Pick out every line of the entries below where "minus" occurs, and copy those lines.

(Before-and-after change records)
=-=-=-=-=
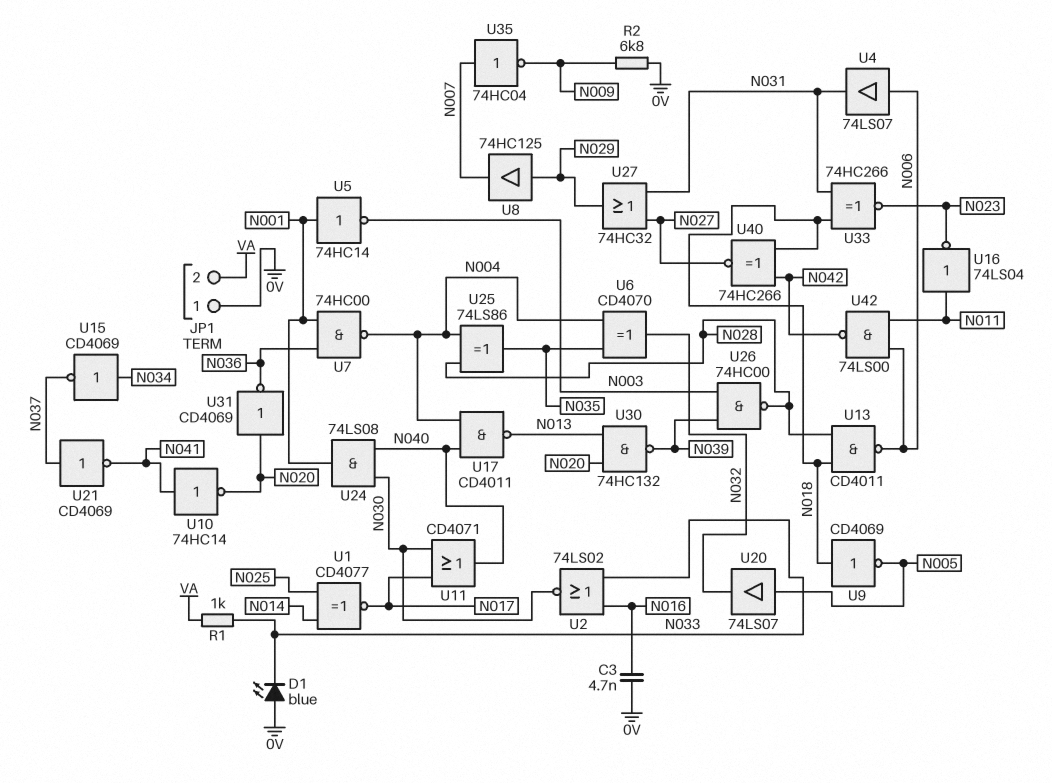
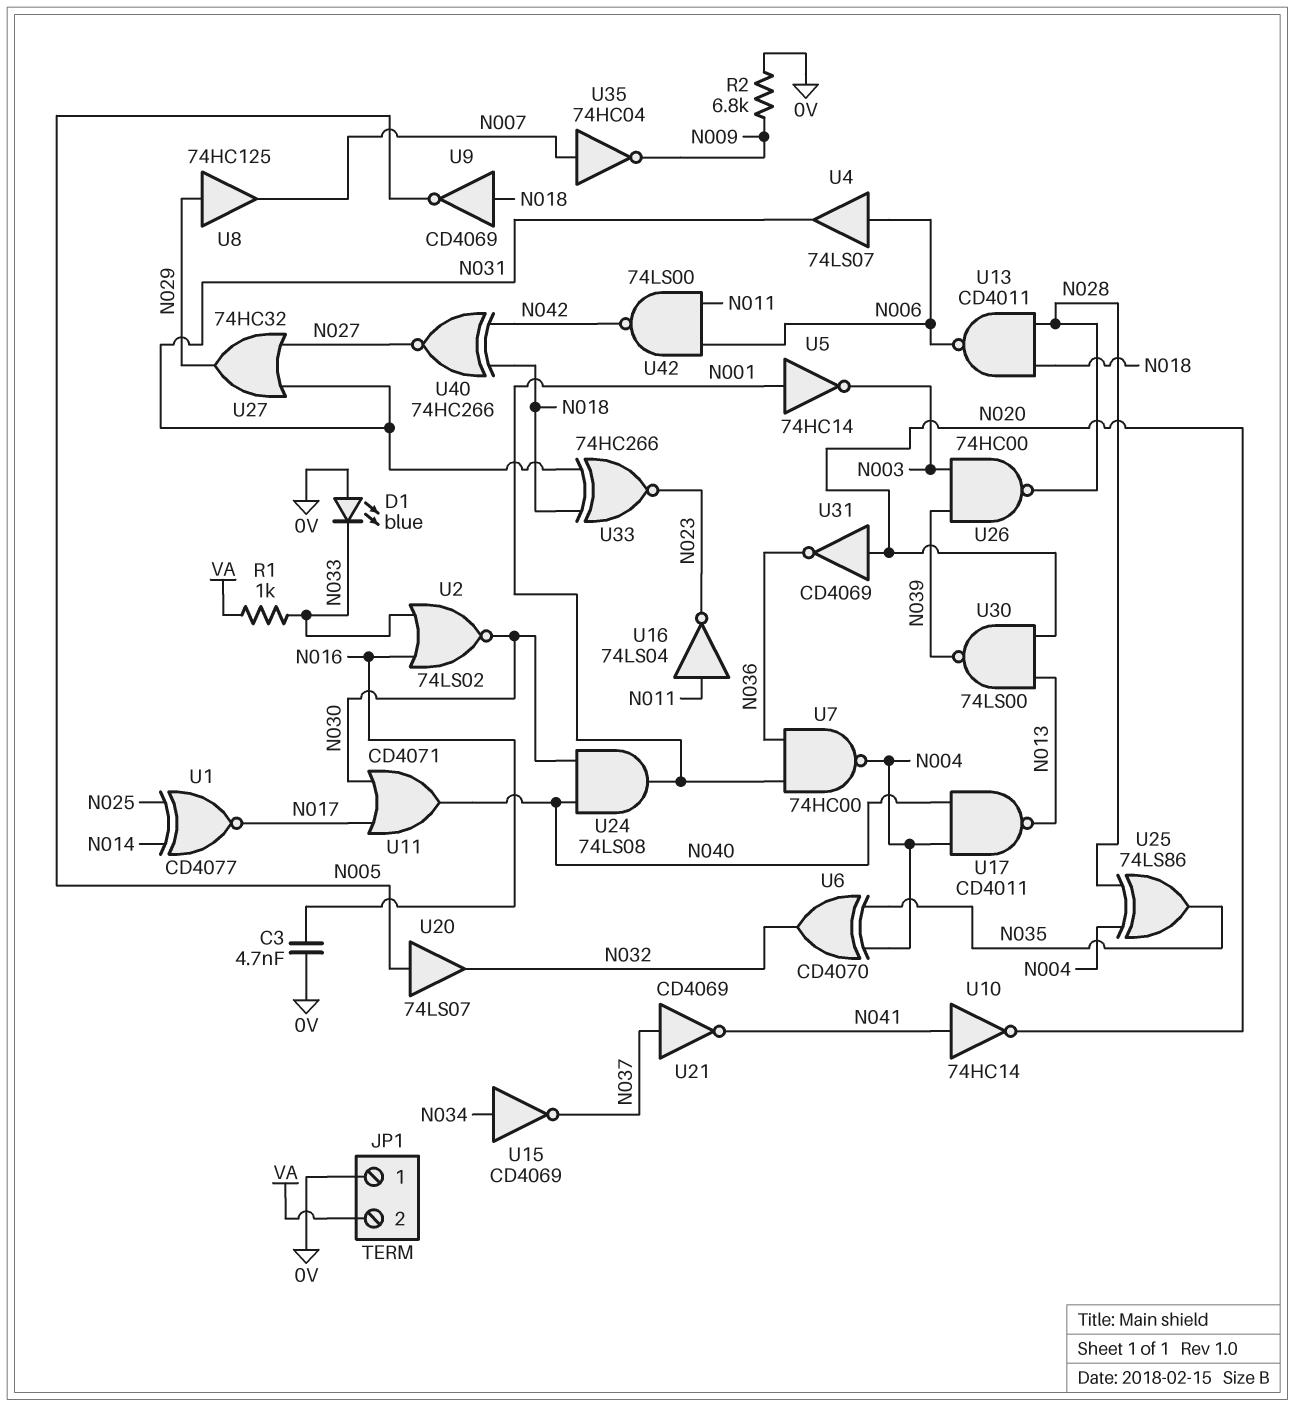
U30: NAND 74HC132 (in N013, in N020, out N039) -> NAND 74LS00 (in N013, in N020, out N039)

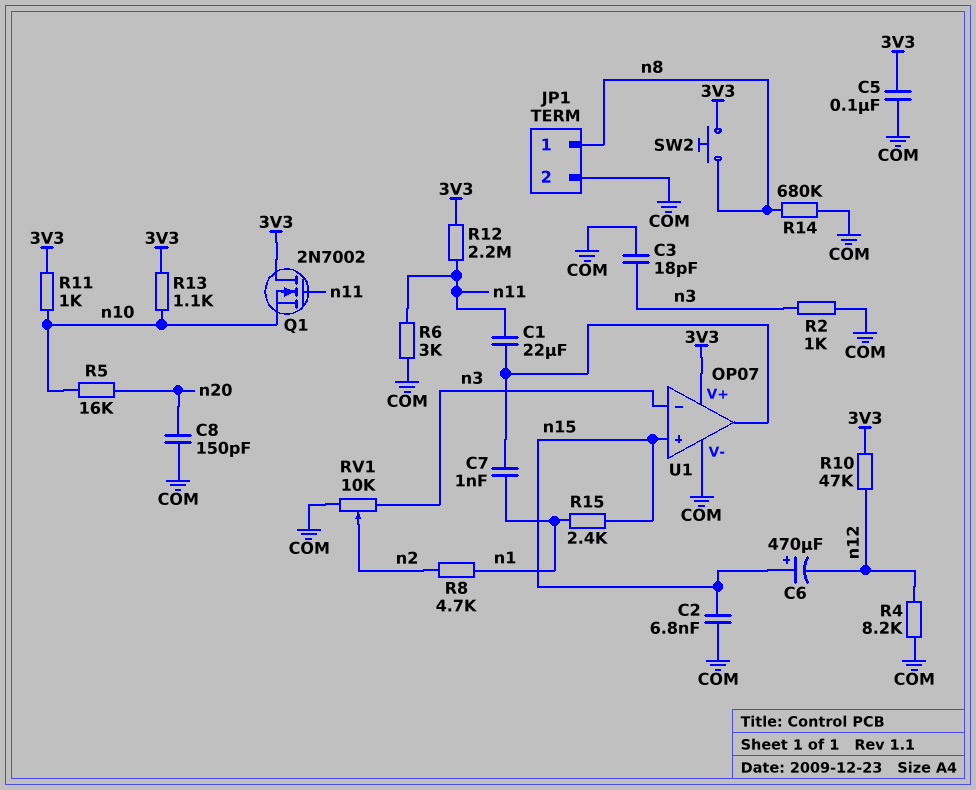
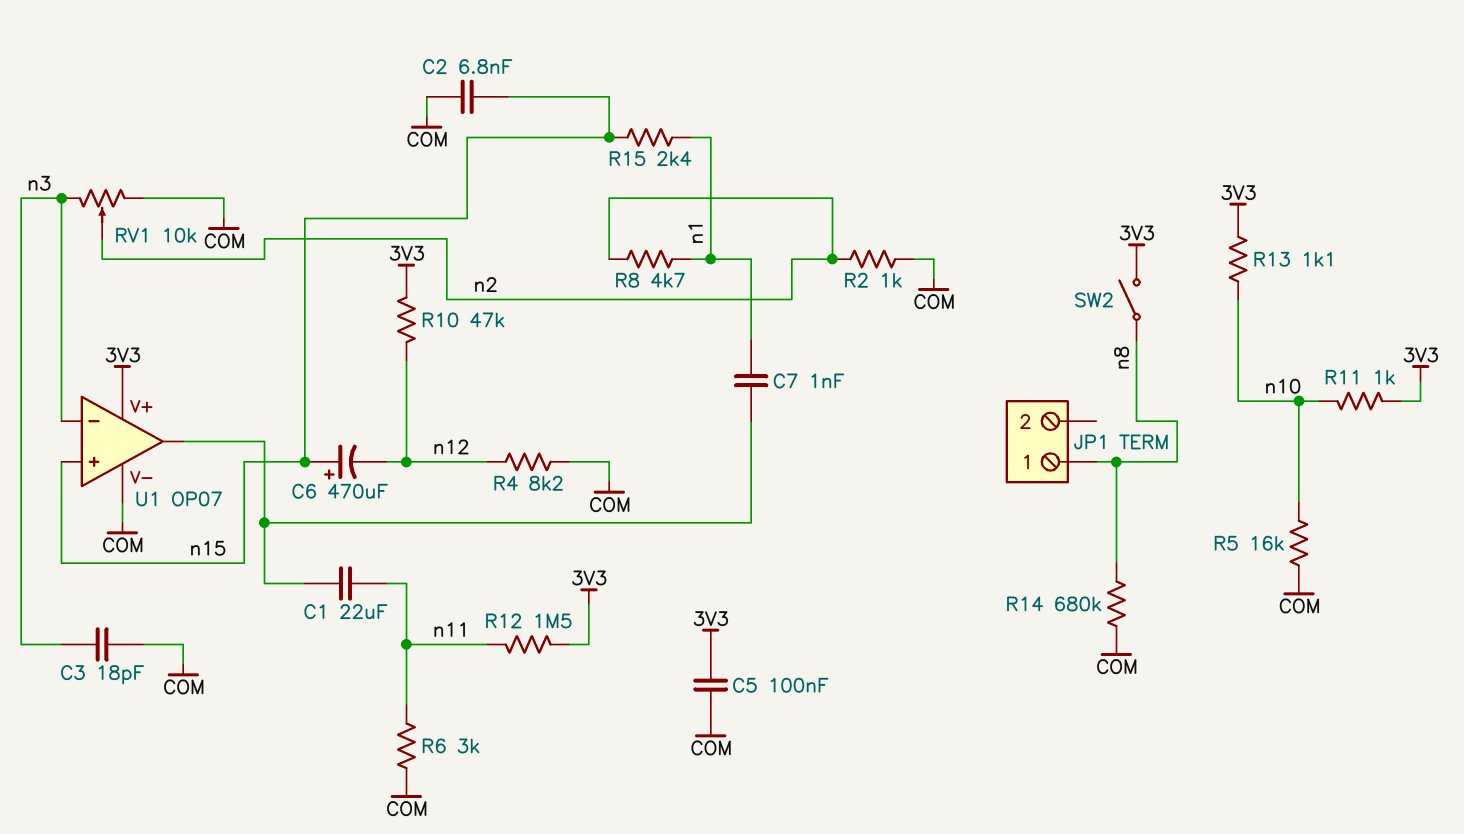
C8: 150pF (COM, n20) -> none
JP1 pin 2: COM -> none
Q1: NMOS 2N7002 (G n11, D 3V3, S n10) -> none
R2: 1k (COM, n3) -> 1k (COM, n2)
R5: 16k (n10, n20) -> 16k (COM, n10)
R12: 2.2M (3V3, n11) -> 1.5M (3V3, n11)
SW2: button (3V3, n8) -> switch (3V3, n8)

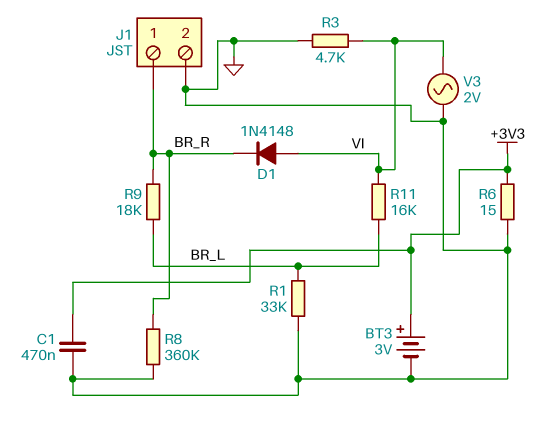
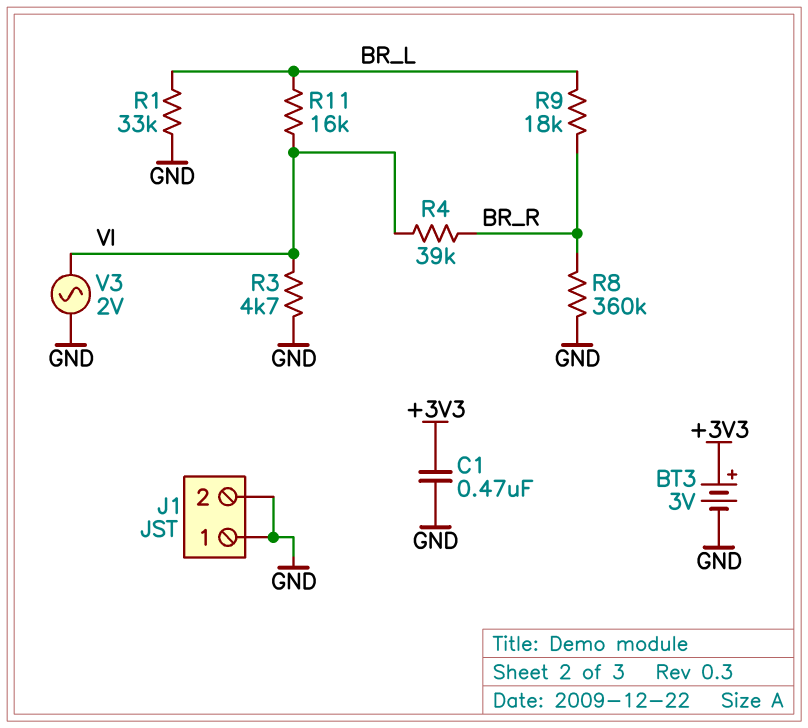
D1: diode 1N4148 (A VI, K BR_R) -> none
J1 pin 1: BR_R -> GND
R4: none -> 39k (BR_R, VI)
R6: 15 (+3V3, GND) -> none

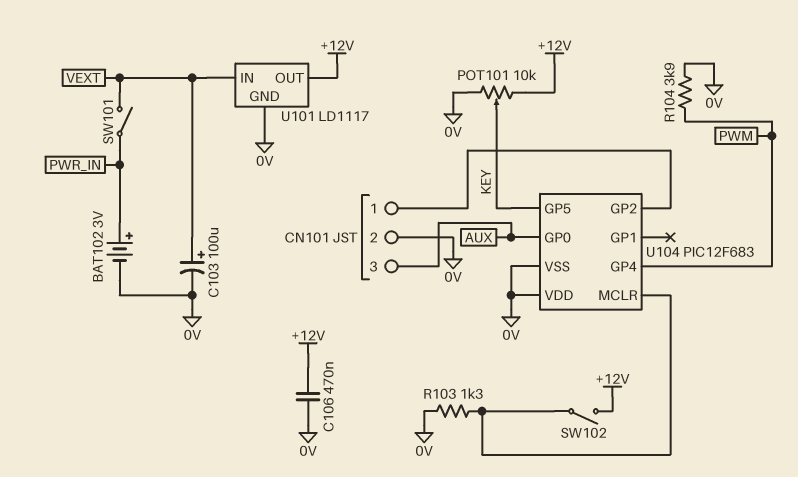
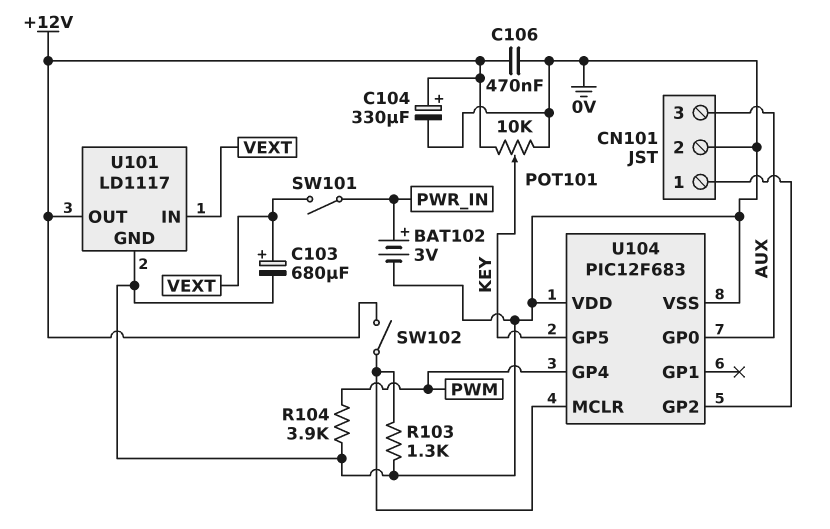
C103: 100uF (plus VEXT, minus 0V) -> 680uF (plus VEXT, minus 0V)
C104: none -> 330uF (plus +12V, minus 0V)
=-=-=-=-=
*Answer to the problem*
C103: 100uF (plus VEXT, minus 0V) -> 680uF (plus VEXT, minus 0V)
C104: none -> 330uF (plus +12V, minus 0V)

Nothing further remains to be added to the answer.